## Your goal
Return, from the data that follows, each line that holds the word "yellow".

------ Record extracts ------

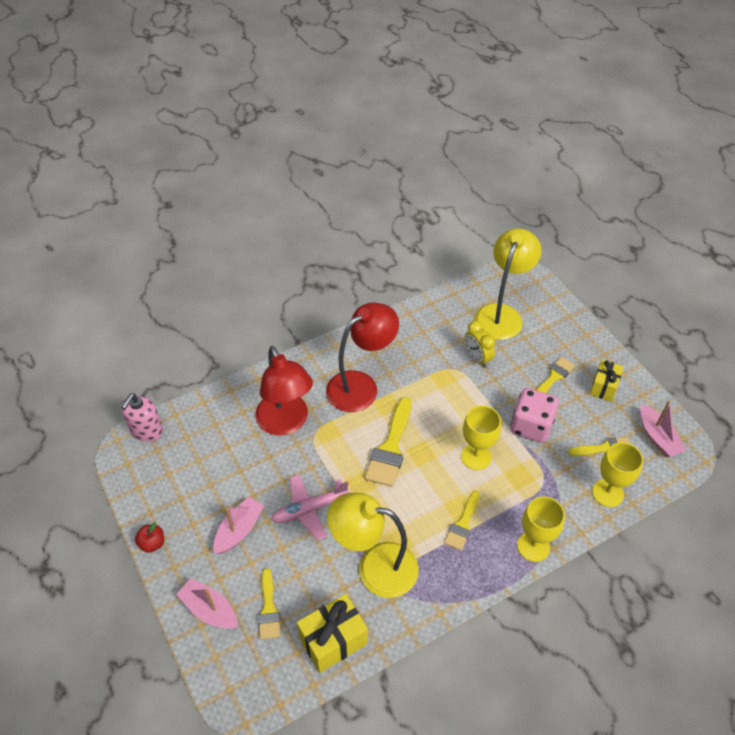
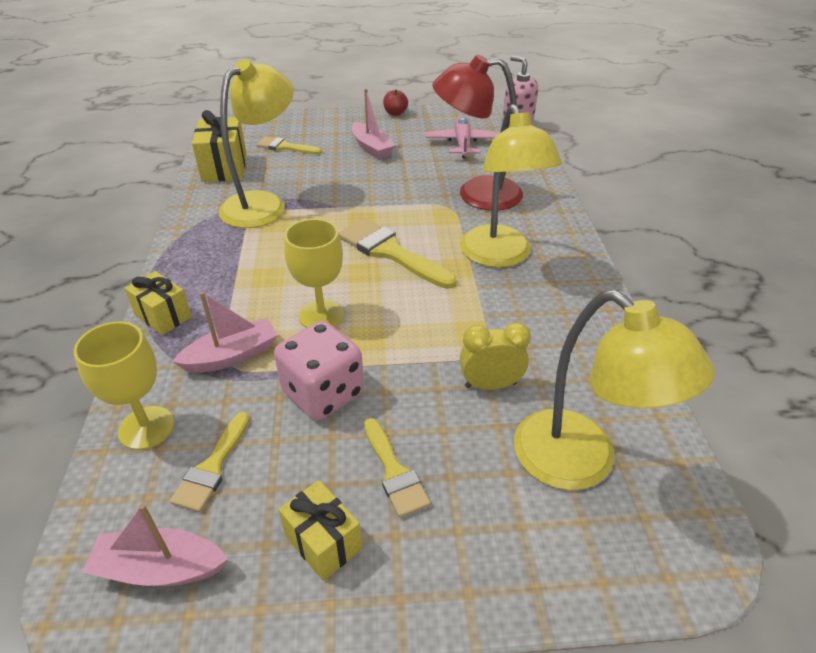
camera: 115 degrees right, 10 degrees down
(210, 610) = (313, 125): pink boat -> pink boat (232, 356)
(309, 509) = (359, 184): pink plane -> pink plane (462, 143)
(361, 385) = (500, 256): red lamp -> yellow lamp
(462, 524) = (247, 272): yellow brush -> none
(533, 546) = (163, 316): yellow goblet -> yellow gift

------

## Written response
(361, 385) = (500, 256): red lamp -> yellow lamp
(462, 524) = (247, 272): yellow brush -> none
(533, 546) = (163, 316): yellow goblet -> yellow gift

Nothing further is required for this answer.